> _What this task involves_
Starting from the line with "nothing => white_camera 480, 195", please copy exactly every line to the end of the listing, but not the pictures.

*** Opening Record set ***

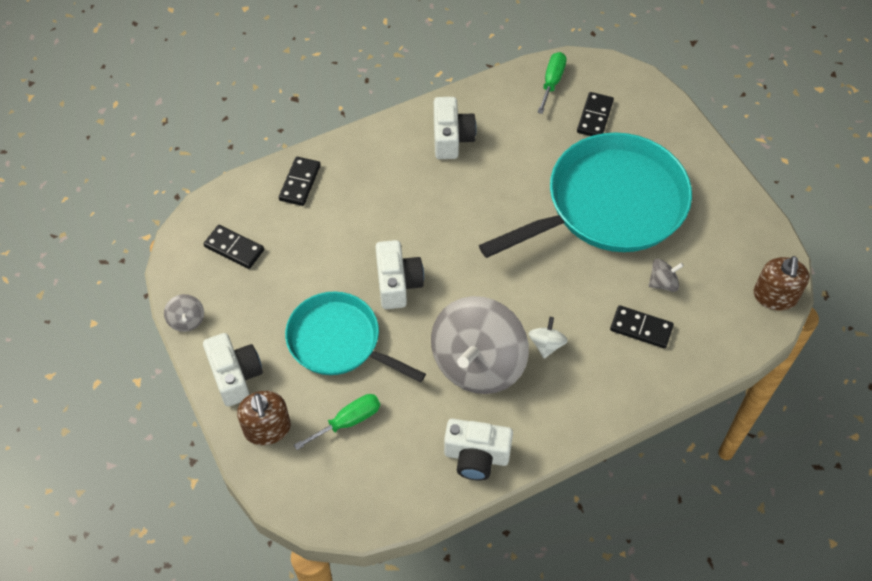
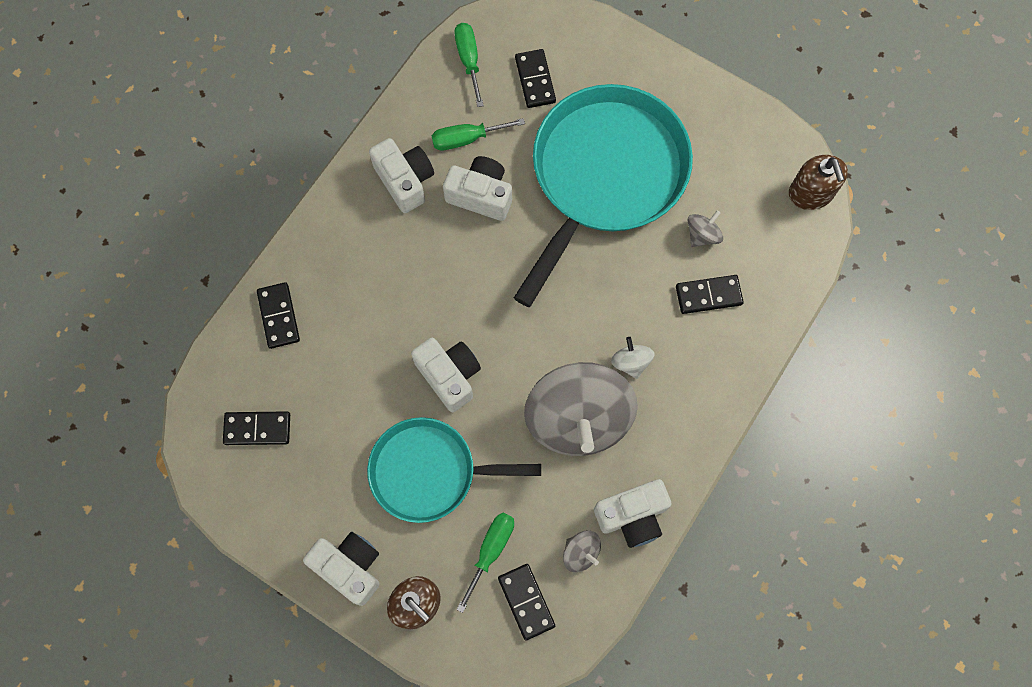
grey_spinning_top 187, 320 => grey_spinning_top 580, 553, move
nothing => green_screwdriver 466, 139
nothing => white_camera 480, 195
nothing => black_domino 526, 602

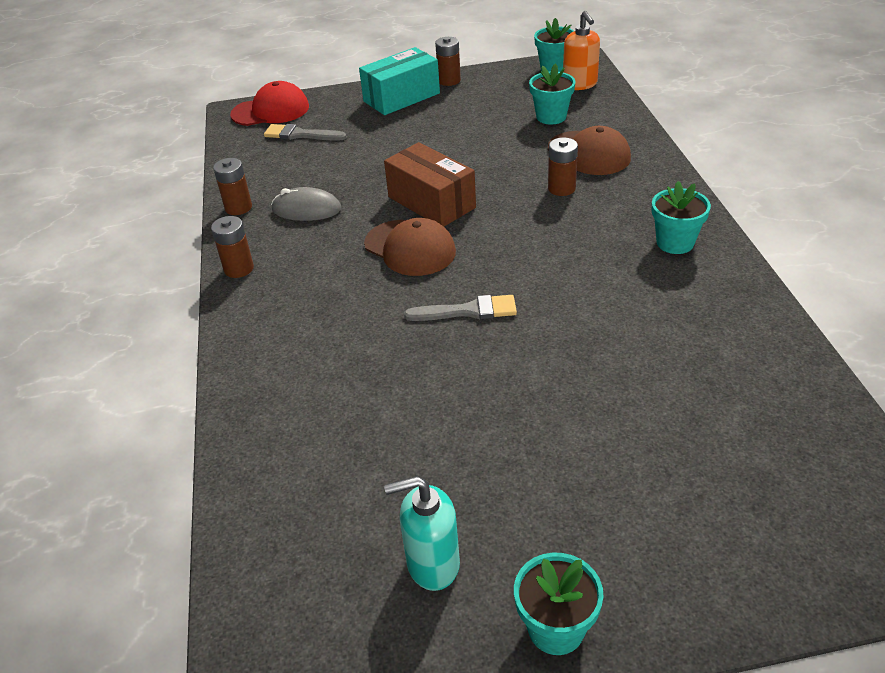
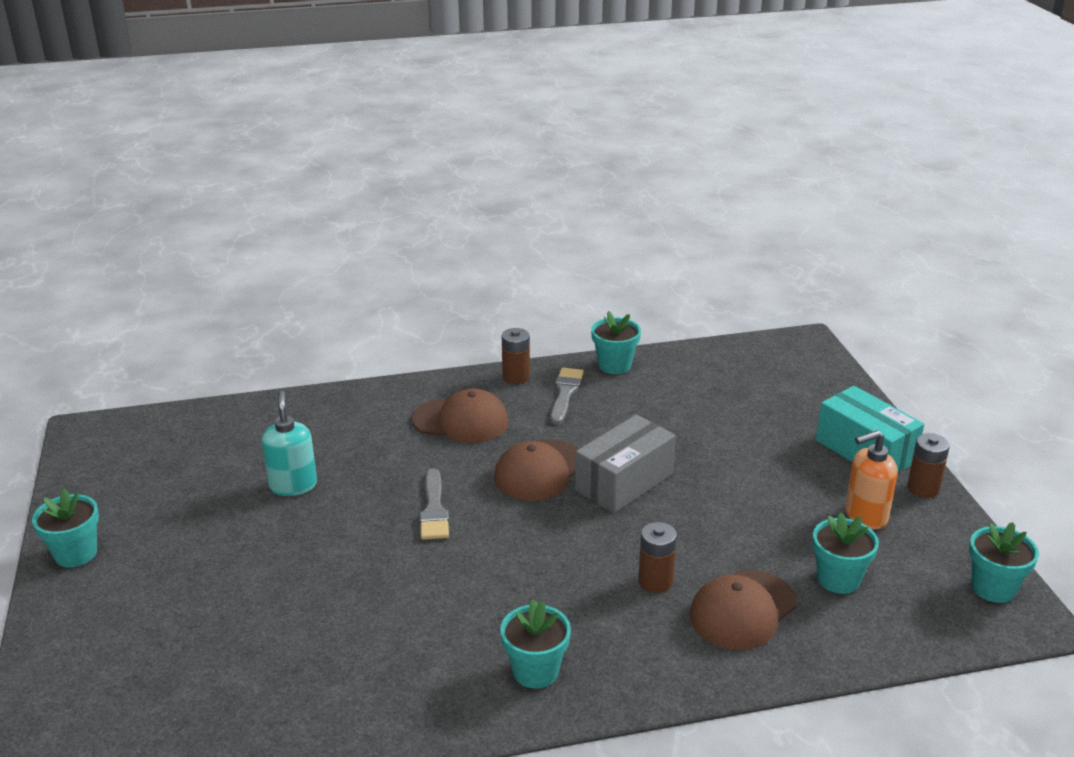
orange_soap_dispenser 580, 84 => orange_soap_dispenser 865, 516, move
red_cap 271, 111 => nothing
grey_brush 300, 135 => grey_brush 565, 393, move
brown_box 431, 202 => grey_box 624, 482
brown_battery 238, 207 => turquoise_flower_pot 614, 365
grey_mouse 306, 209 => nothing
turquoise_soap_dispenser 432, 564 => turquoise_soap_dispenser 293, 485, move
nothing => brown_cap 461, 421

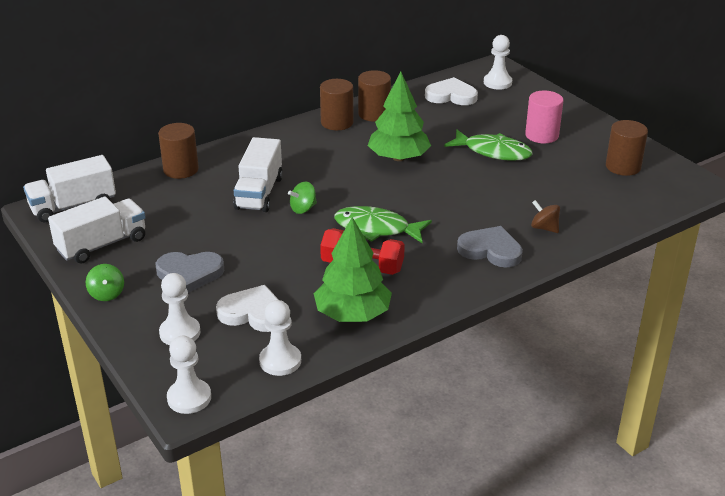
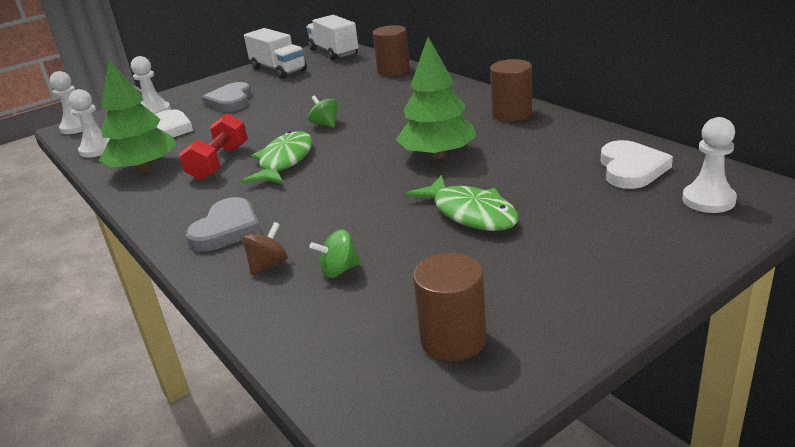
brown_cylinder 374, 114 => nothing
pink_cylinder 542, 135 => nothing
green_fish 493, 152 => green_fish 470, 213, 60 degrees counterclockwise
white_truck 259, 193 => nothing
green_spinning_top 107, 294 => green_spinning_top 339, 270, move

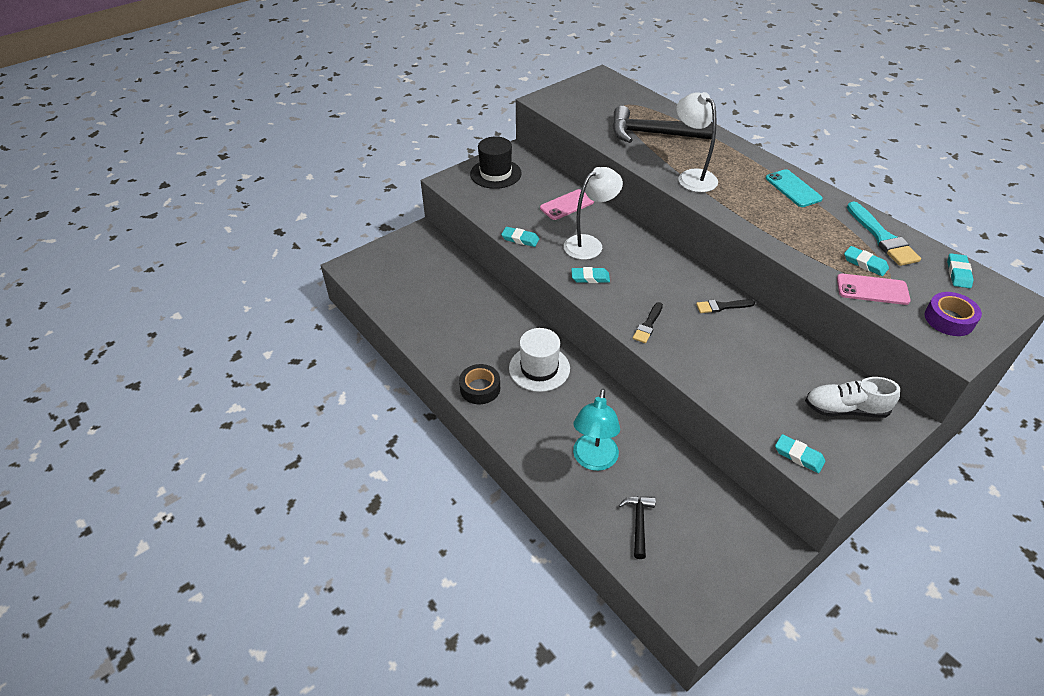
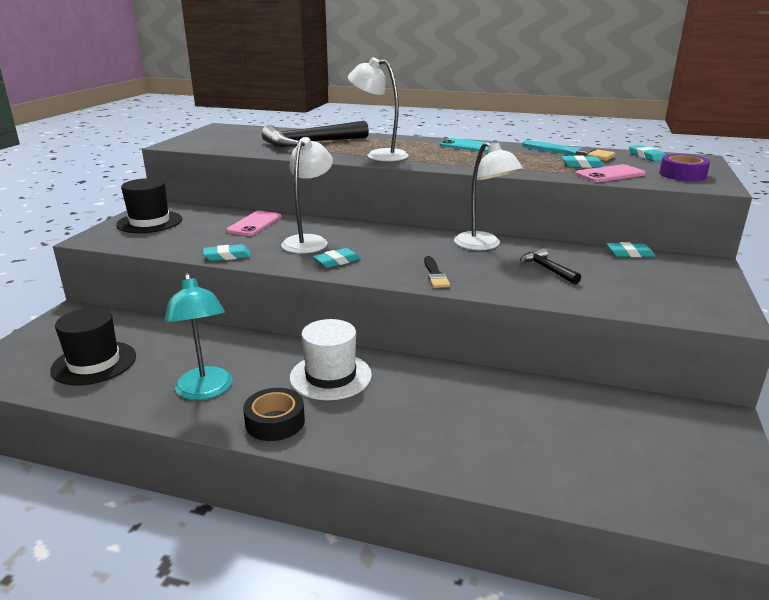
black_brush 722, 306 => white_lamp 483, 245
white_shoe 845, 409 => nothing
turquoise_lamp 593, 460 => turquoise_lamp 205, 391, move
turquoise_eraser 799, 456 => turquoise_eraser 629, 253, move
black_hammer 638, 523 => black_hammer 547, 269, move
nothing => black_hat 94, 363

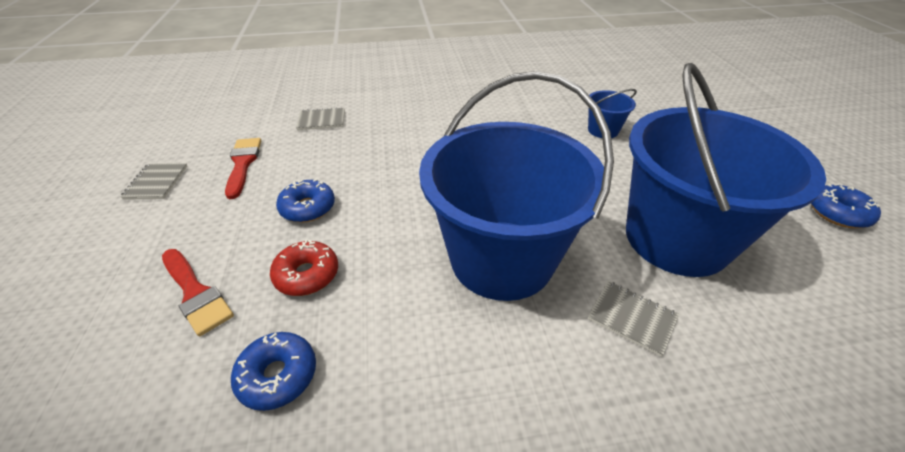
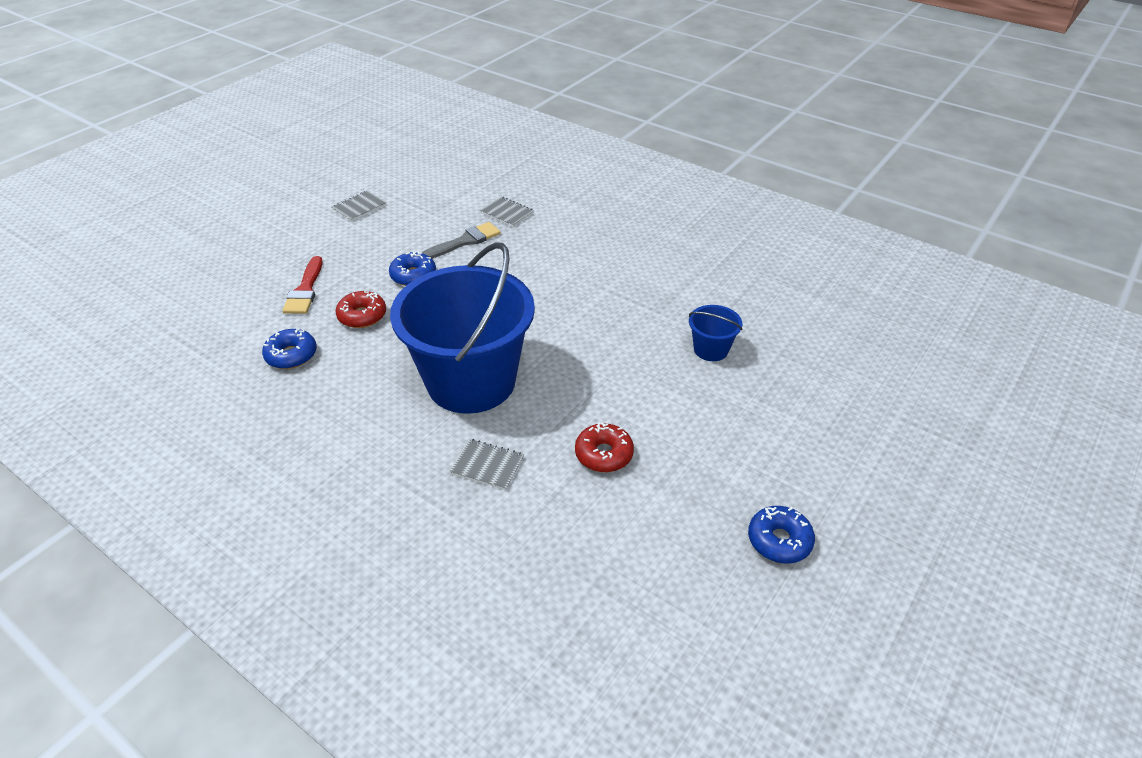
blue_bucket 676, 239 => red_donut 604, 454
red_brush 243, 164 => nothing
grey_notebook 632, 318 => grey_notebook 487, 465, 60 degrees counterclockwise
nothing => grey_brush 465, 241

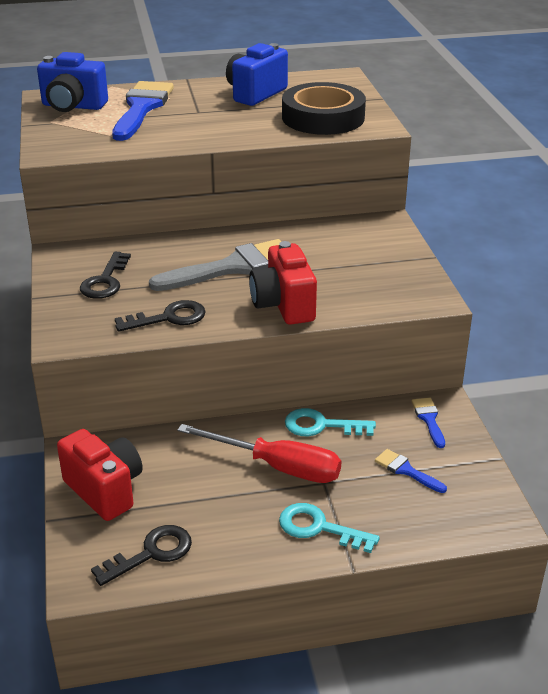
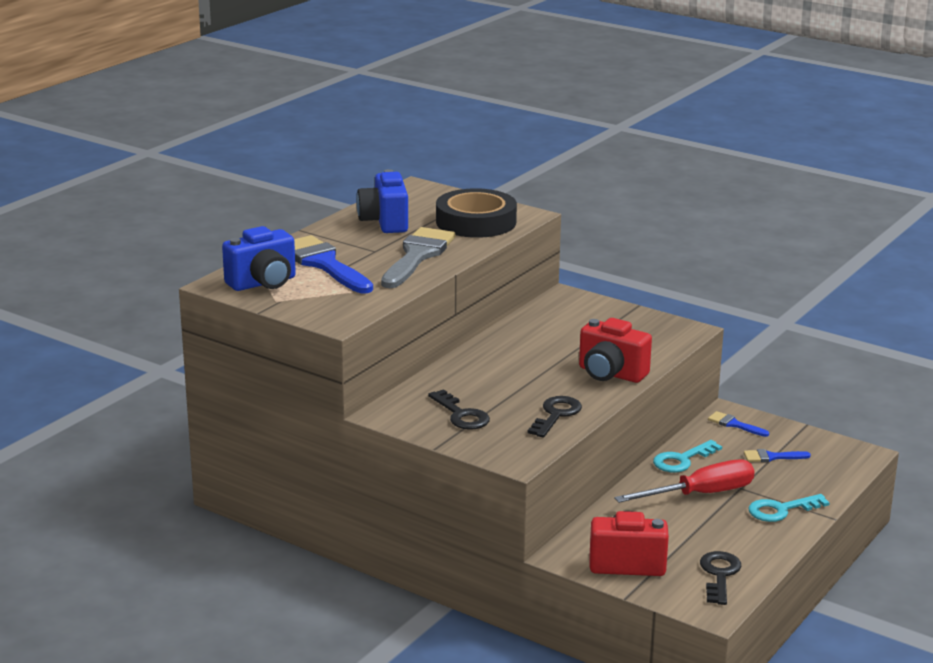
grey_brush 233, 267 => grey_brush 417, 256, move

*** Closing Record set ***

> _Result of this task_
nothing => white_camera 480, 195
nothing => black_domino 526, 602

orange_soap_dispenser 580, 84 => orange_soap_dispenser 865, 516, move
red_cap 271, 111 => nothing
grey_brush 300, 135 => grey_brush 565, 393, move
brown_box 431, 202 => grey_box 624, 482
brown_battery 238, 207 => turquoise_flower_pot 614, 365
grey_mouse 306, 209 => nothing
turquoise_soap_dispenser 432, 564 => turquoise_soap_dispenser 293, 485, move
nothing => brown_cap 461, 421

brown_cylinder 374, 114 => nothing
pink_cylinder 542, 135 => nothing
green_fish 493, 152 => green_fish 470, 213, 60 degrees counterclockwise
white_truck 259, 193 => nothing
green_spinning_top 107, 294 => green_spinning_top 339, 270, move

black_brush 722, 306 => white_lamp 483, 245
white_shoe 845, 409 => nothing
turquoise_lamp 593, 460 => turquoise_lamp 205, 391, move
turquoise_eraser 799, 456 => turquoise_eraser 629, 253, move
black_hammer 638, 523 => black_hammer 547, 269, move
nothing => black_hat 94, 363

blue_bucket 676, 239 => red_donut 604, 454
red_brush 243, 164 => nothing
grey_notebook 632, 318 => grey_notebook 487, 465, 60 degrees counterclockwise
nothing => grey_brush 465, 241

grey_brush 233, 267 => grey_brush 417, 256, move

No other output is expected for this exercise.